Find every line of the data below that has "none" in it. Reply with the number only.

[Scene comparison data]
★ ★ ★ ★ ★
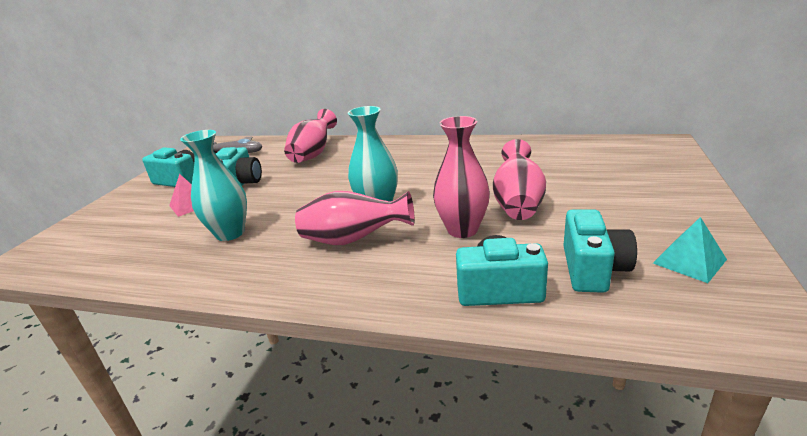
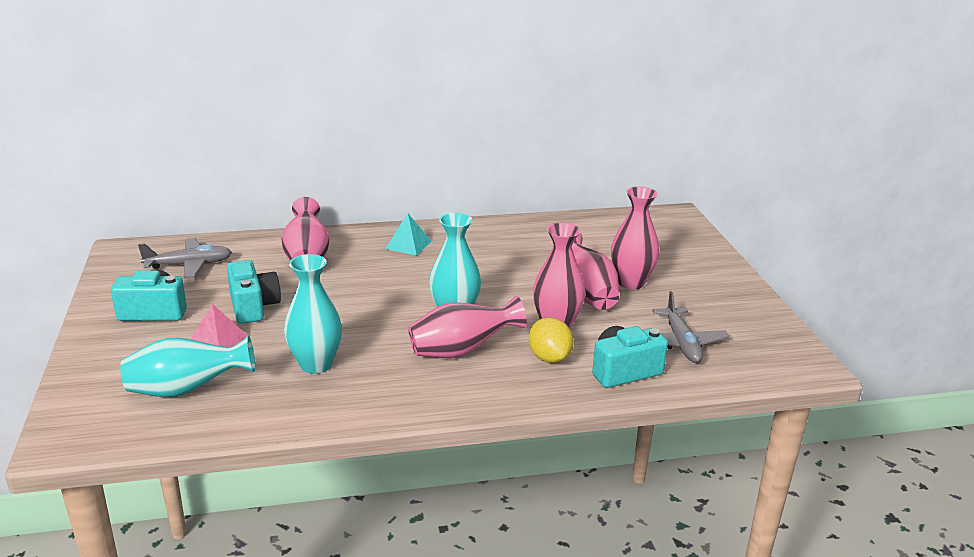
camera: 30 degrees left, 0 degrees up
turquoise camera [563,209,637,293] -> grey plane [652,291,729,363]
turquoise pyramid [653,217,727,283] -> turquoise pyramid moved to [385,213,431,256]
none -> turquoise vase [120,336,255,397]
none -> yellow lemon [529,317,574,363]
none -> pink vase [611,186,660,290]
★ ★ ★ ★ ★
[THE ANSWER] 3